EXERCISE DESCRIPTION:
Hand back all records exactly, pictures omitted.

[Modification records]

+ + + + +

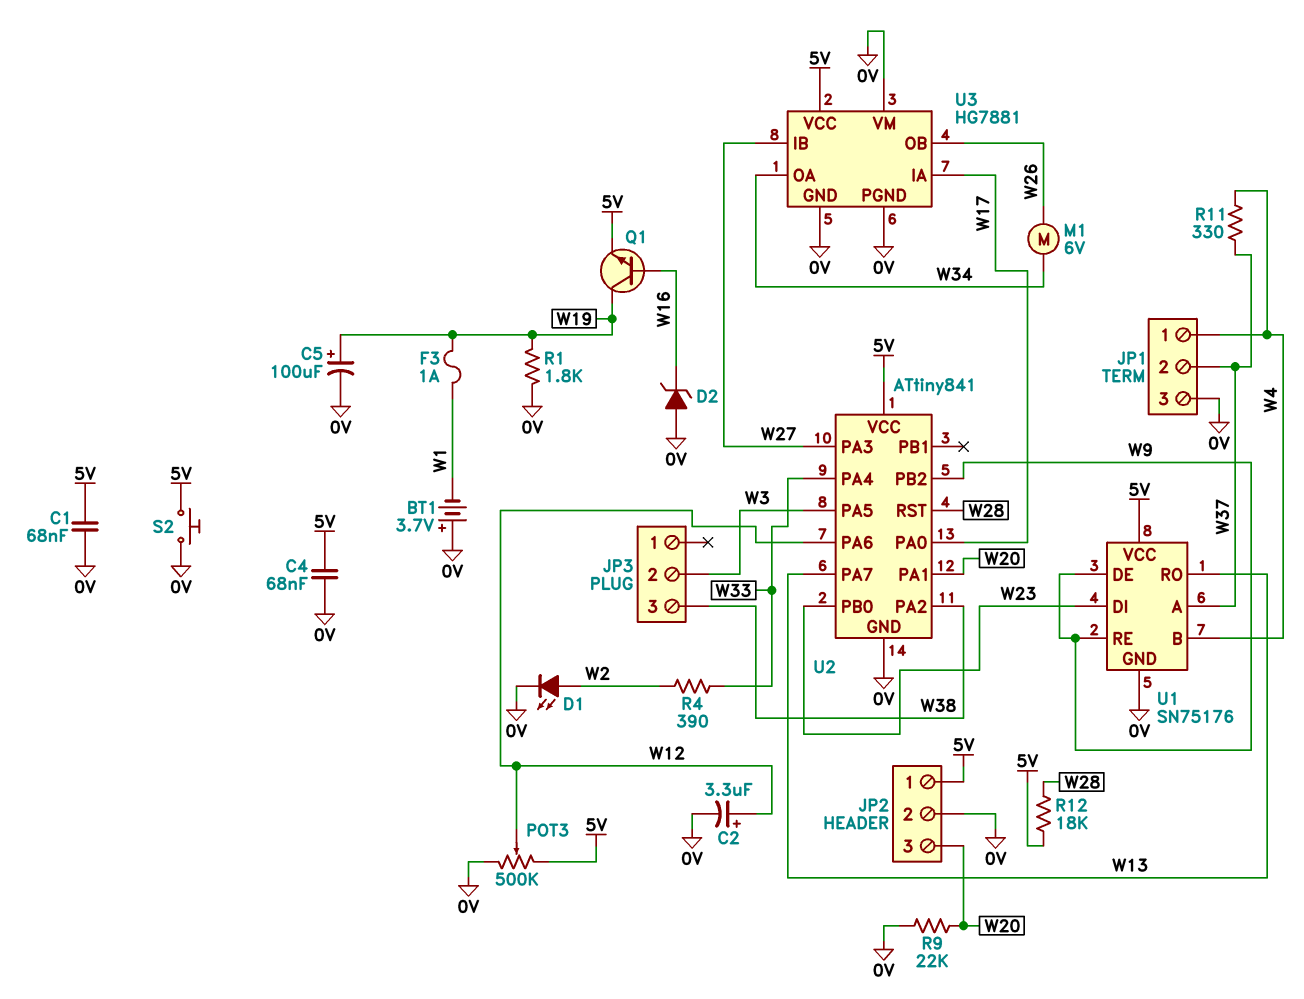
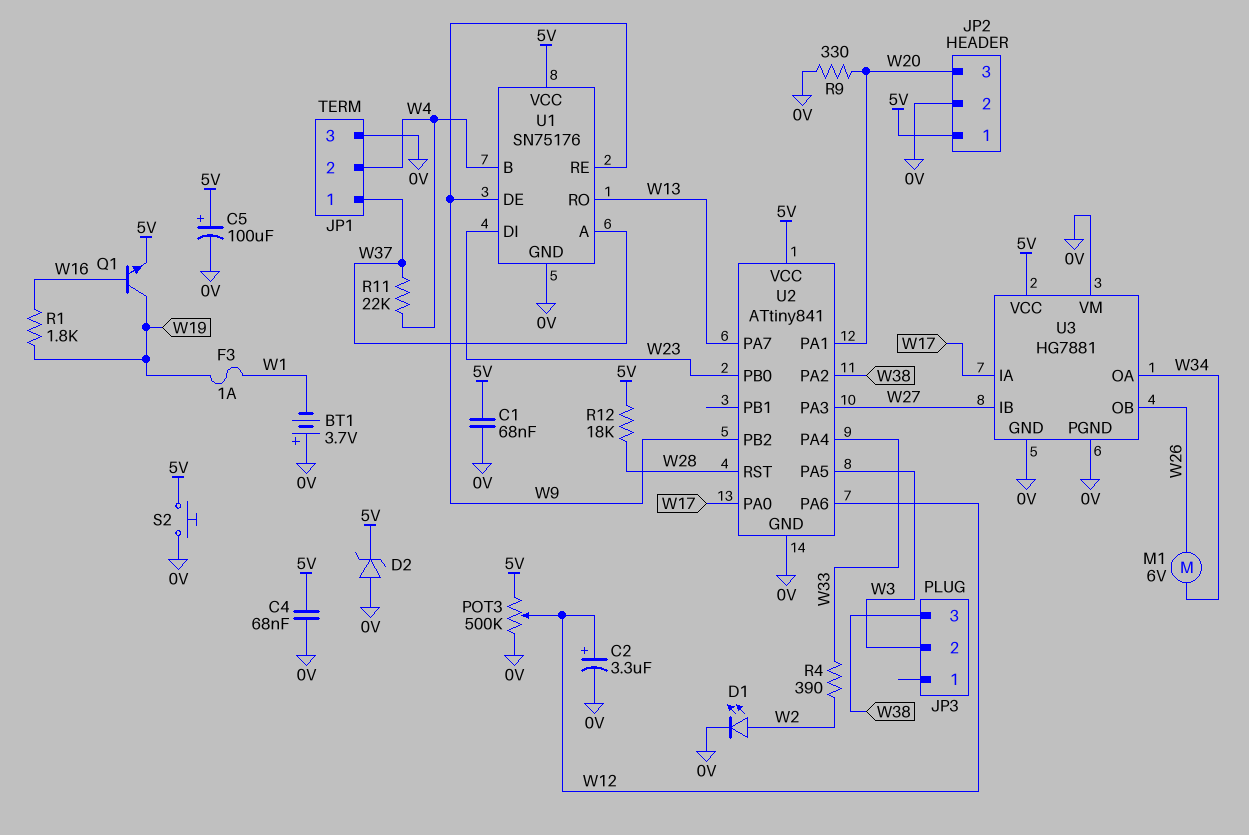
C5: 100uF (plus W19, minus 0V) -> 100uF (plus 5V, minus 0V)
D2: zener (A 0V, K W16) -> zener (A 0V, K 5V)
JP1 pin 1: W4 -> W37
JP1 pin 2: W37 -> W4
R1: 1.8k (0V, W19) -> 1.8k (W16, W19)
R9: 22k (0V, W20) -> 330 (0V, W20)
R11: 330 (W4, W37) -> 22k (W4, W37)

+ + + + +

RESPONSE TO THE EXERCISE:
C5: 100uF (plus W19, minus 0V) -> 100uF (plus 5V, minus 0V)
D2: zener (A 0V, K W16) -> zener (A 0V, K 5V)
JP1 pin 1: W4 -> W37
JP1 pin 2: W37 -> W4
R1: 1.8k (0V, W19) -> 1.8k (W16, W19)
R9: 22k (0V, W20) -> 330 (0V, W20)
R11: 330 (W4, W37) -> 22k (W4, W37)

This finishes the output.